Would you restate the listing word for word, with the images omitted?

▶ _Given material_
+ + + + +
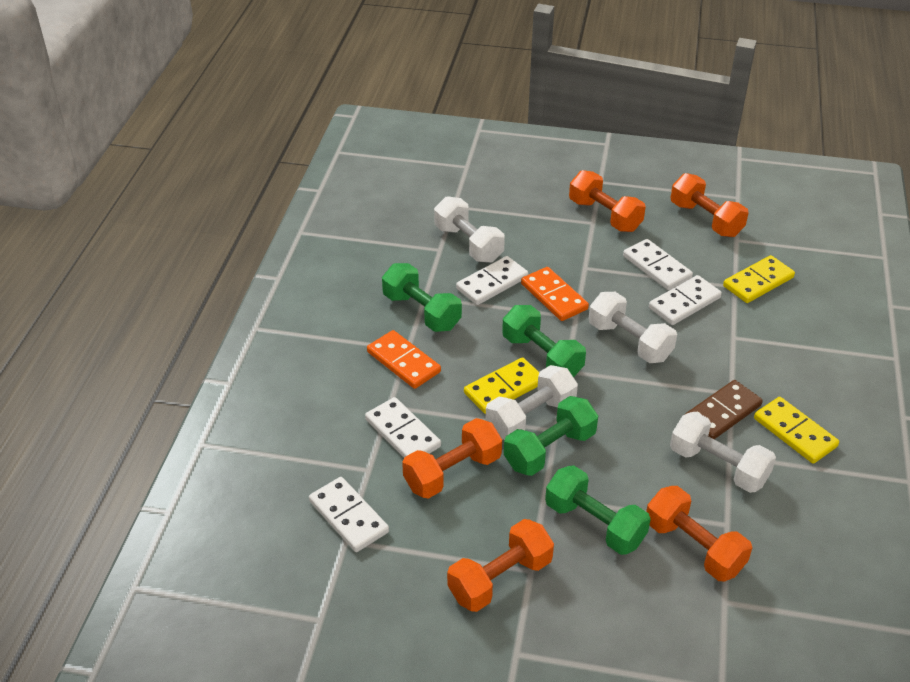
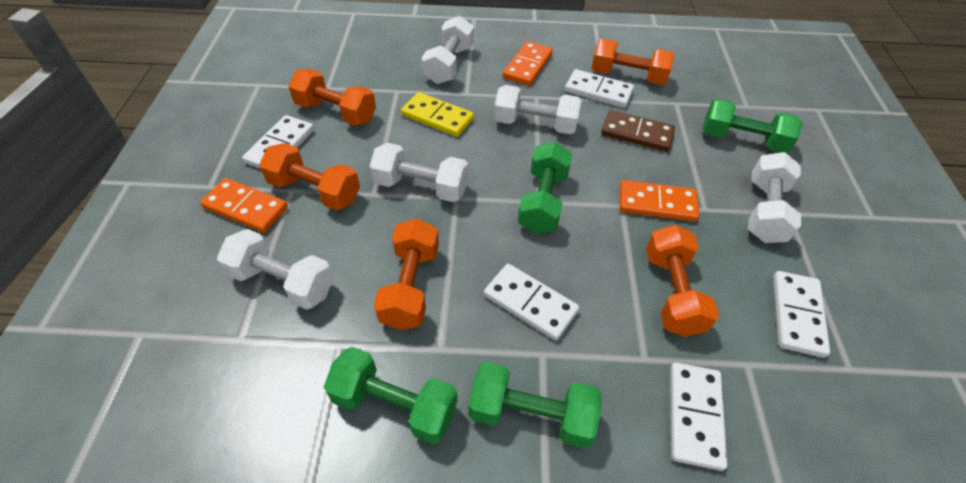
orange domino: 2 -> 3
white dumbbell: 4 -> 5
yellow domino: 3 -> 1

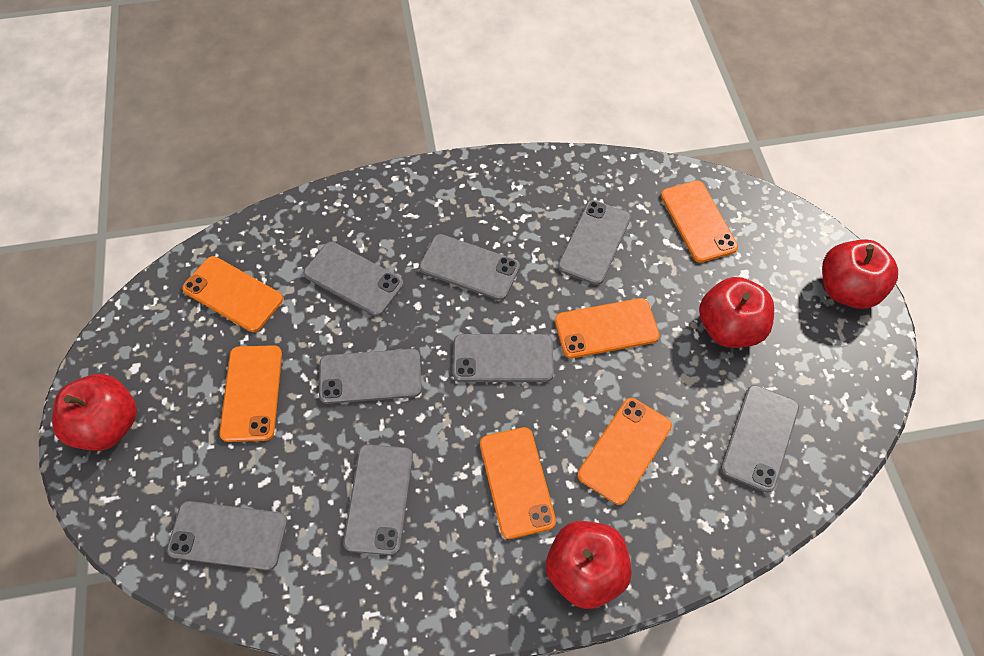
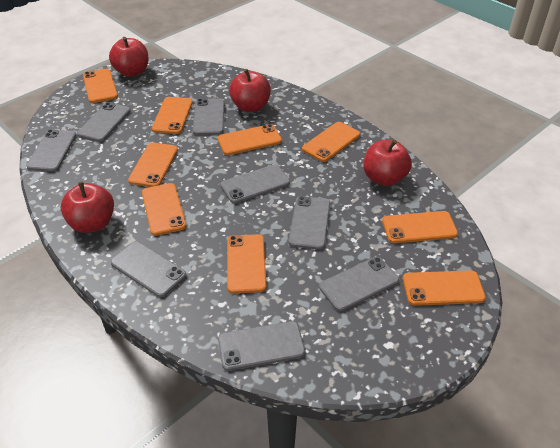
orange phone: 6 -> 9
+ + + + +
▶ _Solution to this exercise_
orange domino: 2 -> 3
white dumbbell: 4 -> 5
yellow domino: 3 -> 1

orange phone: 6 -> 9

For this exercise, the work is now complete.